#### Records
——————————

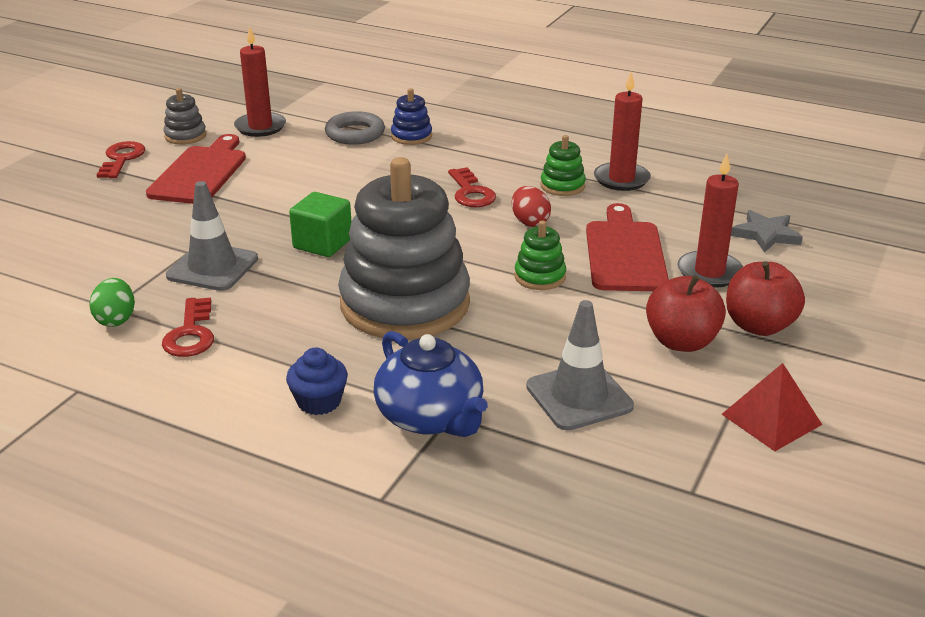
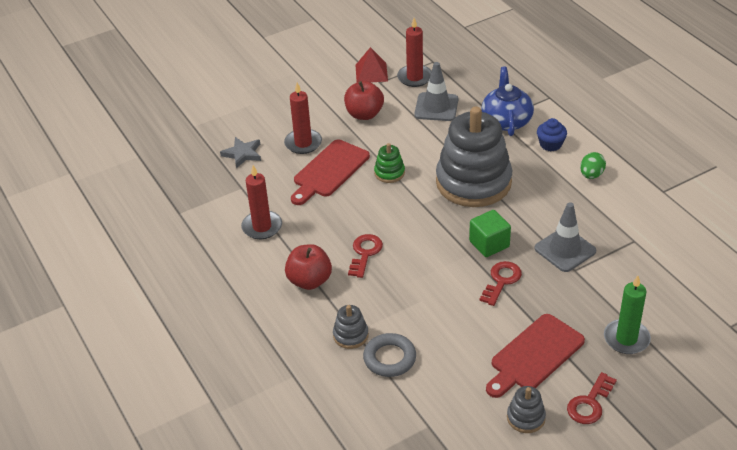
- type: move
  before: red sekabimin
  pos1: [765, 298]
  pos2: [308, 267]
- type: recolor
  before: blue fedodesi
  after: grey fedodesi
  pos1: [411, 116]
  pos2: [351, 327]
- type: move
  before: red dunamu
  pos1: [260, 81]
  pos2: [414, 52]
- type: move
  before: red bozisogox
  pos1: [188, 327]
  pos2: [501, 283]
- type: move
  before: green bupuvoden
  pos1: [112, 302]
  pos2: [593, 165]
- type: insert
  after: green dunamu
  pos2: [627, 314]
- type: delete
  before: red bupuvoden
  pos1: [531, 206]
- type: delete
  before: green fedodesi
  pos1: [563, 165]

——————————

#### Instructions to follow
Please return every line of the material above that includes "before".

#### Your response
  before: red sekabimin
  before: blue fedodesi
  before: red dunamu
  before: red bozisogox
  before: green bupuvoden
  before: red bupuvoden
  before: green fedodesi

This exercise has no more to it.